● **What the exercise asks**: Repeat the following entries verbatim, apart from the pictures.

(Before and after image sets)
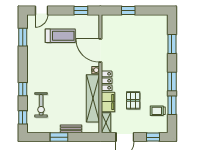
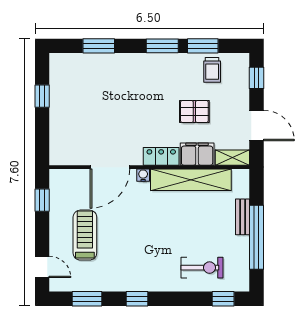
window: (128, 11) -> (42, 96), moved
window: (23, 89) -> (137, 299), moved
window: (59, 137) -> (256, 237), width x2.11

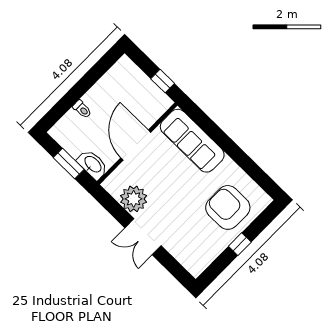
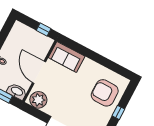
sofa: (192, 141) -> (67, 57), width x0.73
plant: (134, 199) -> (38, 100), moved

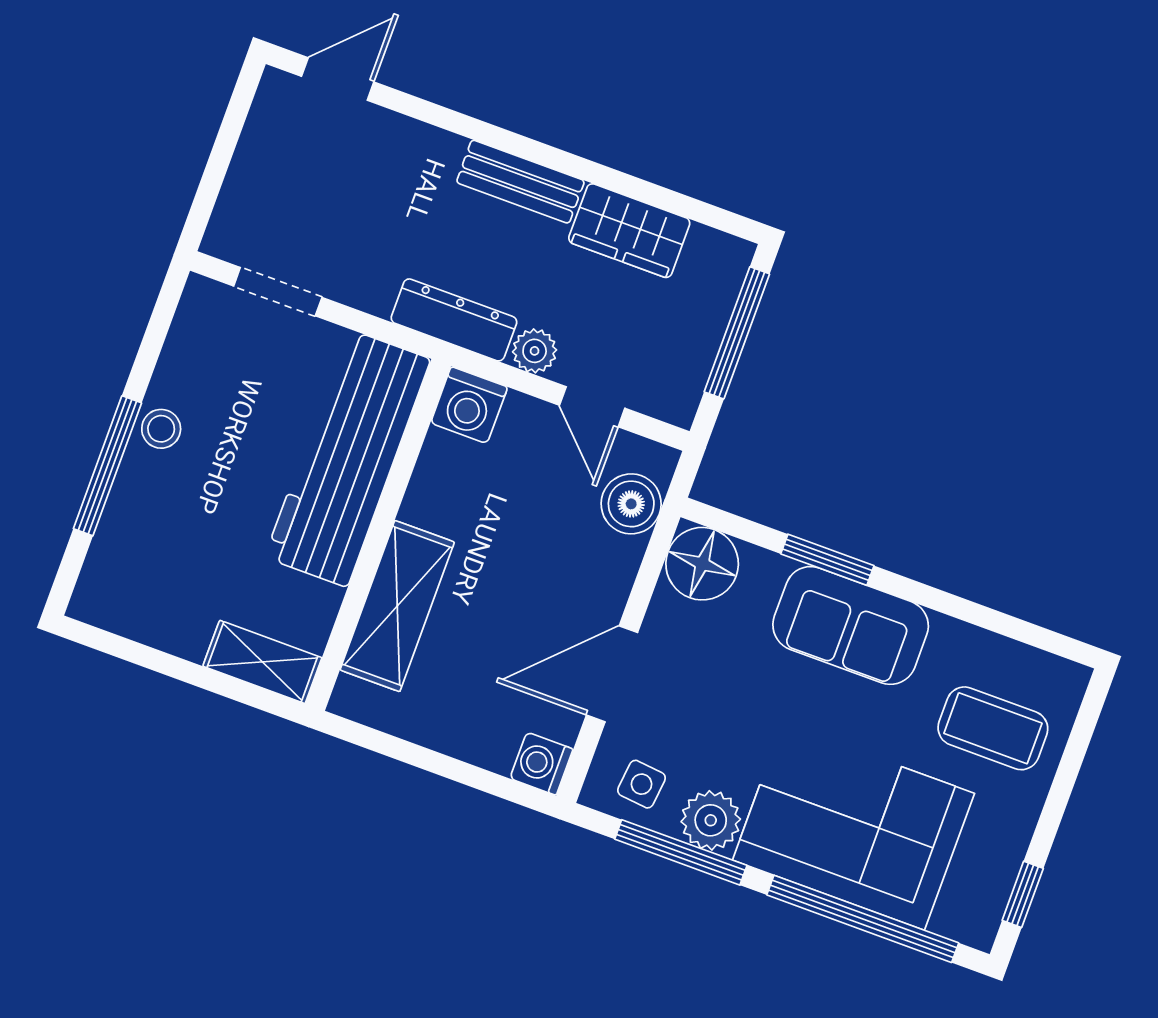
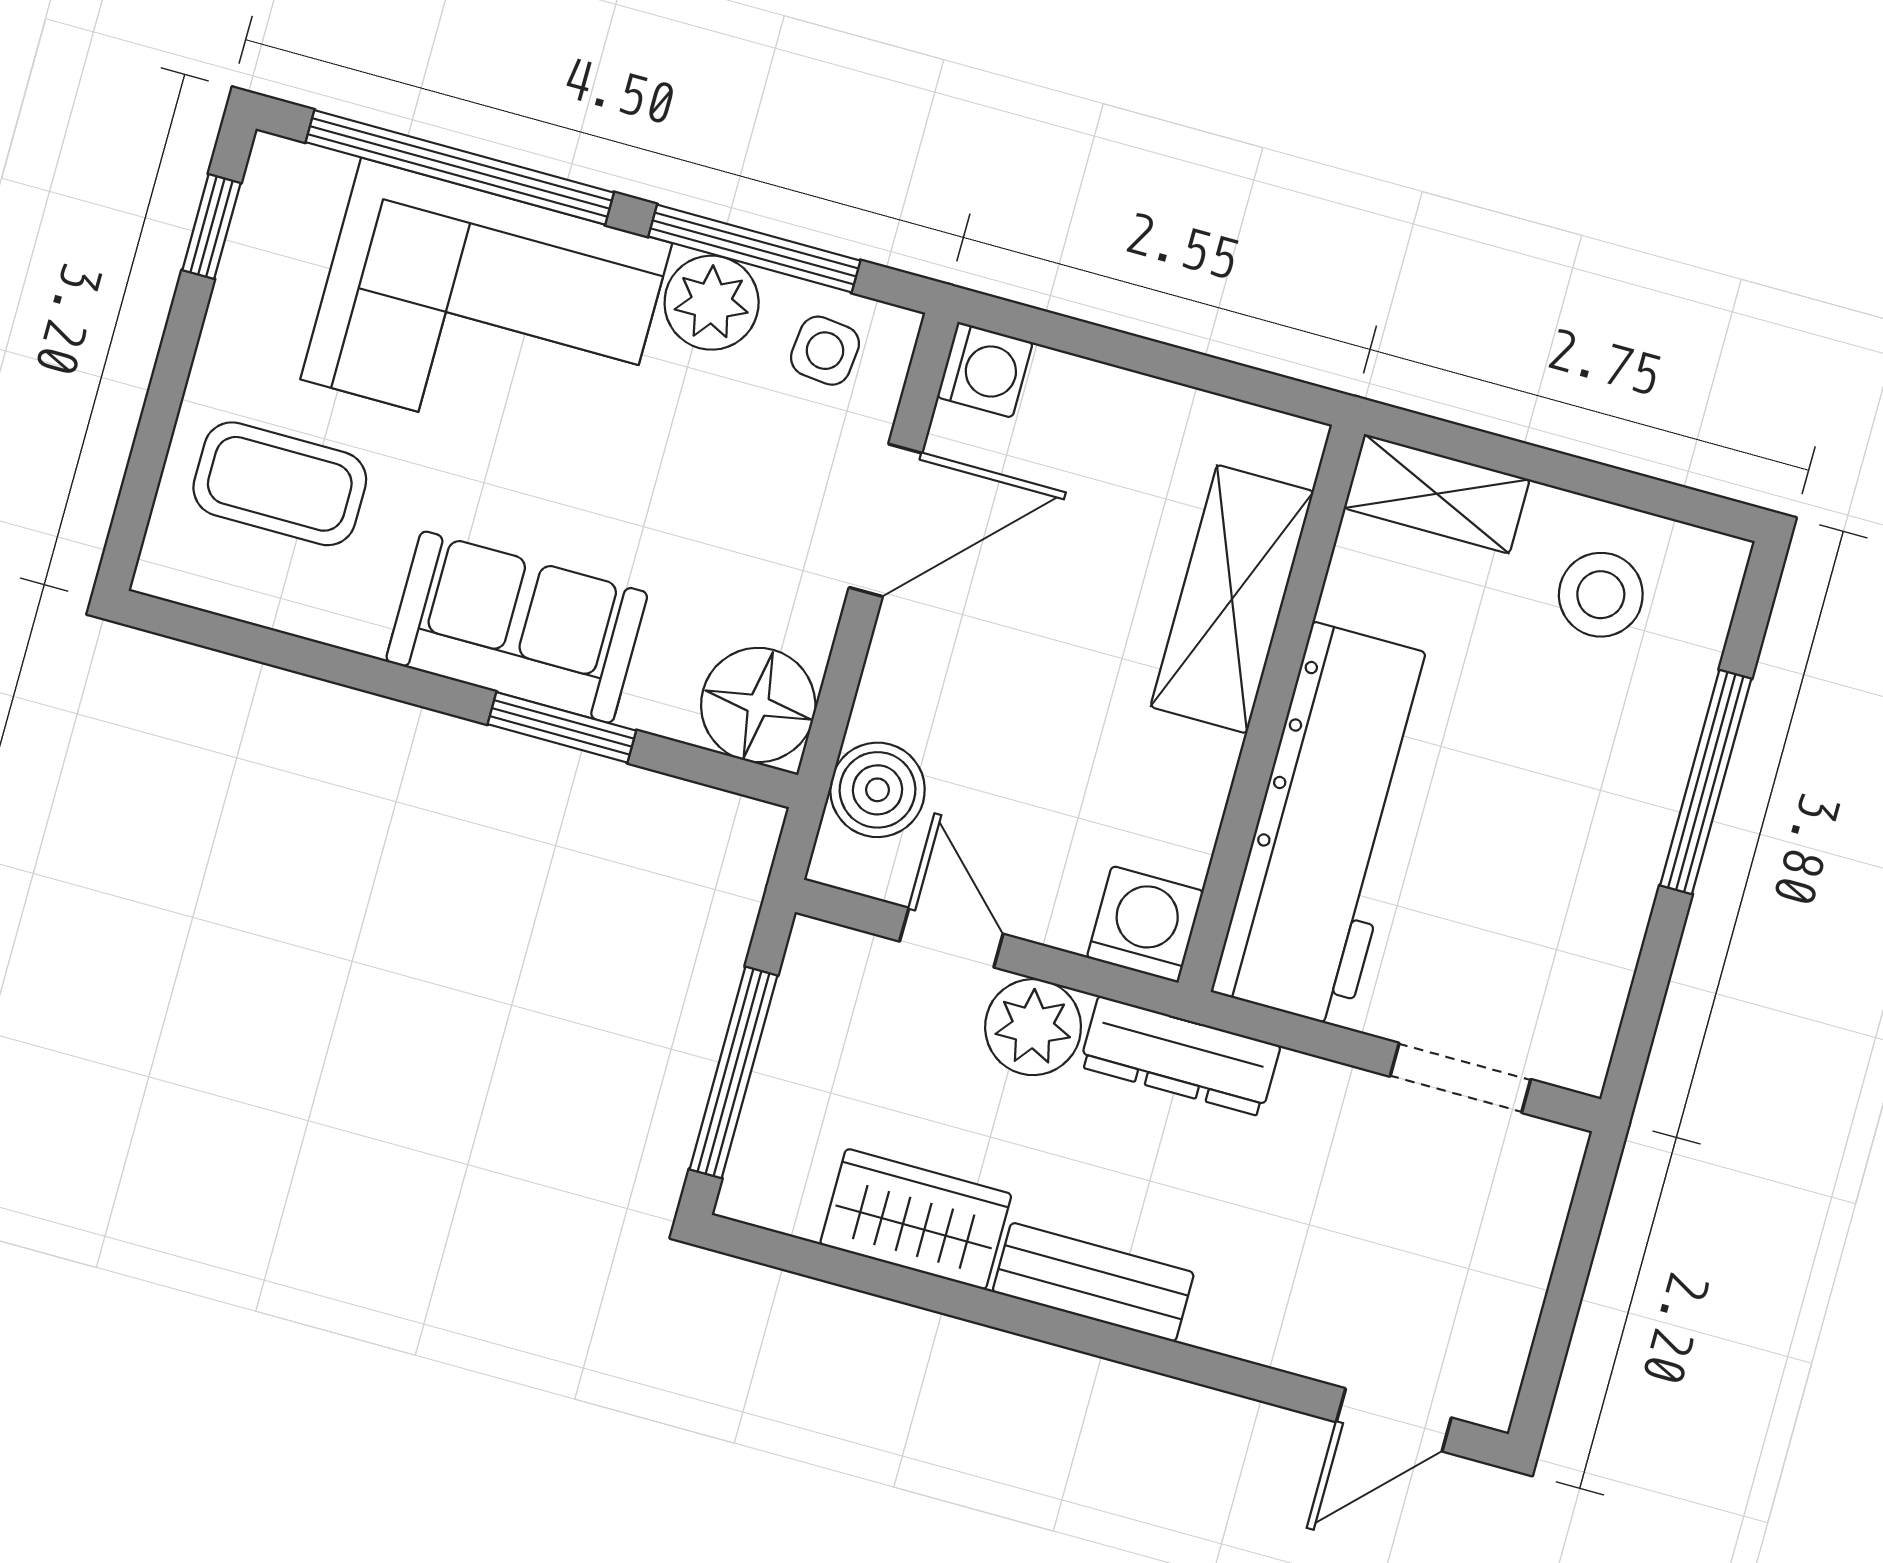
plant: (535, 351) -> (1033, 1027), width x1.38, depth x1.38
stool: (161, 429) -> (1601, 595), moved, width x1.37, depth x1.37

● **Your solution**:
window: (128, 11) -> (42, 96), moved
window: (23, 89) -> (137, 299), moved
window: (59, 137) -> (256, 237), width x2.11

sofa: (192, 141) -> (67, 57), width x0.73
plant: (134, 199) -> (38, 100), moved

plant: (535, 351) -> (1033, 1027), width x1.38, depth x1.38
stool: (161, 429) -> (1601, 595), moved, width x1.37, depth x1.37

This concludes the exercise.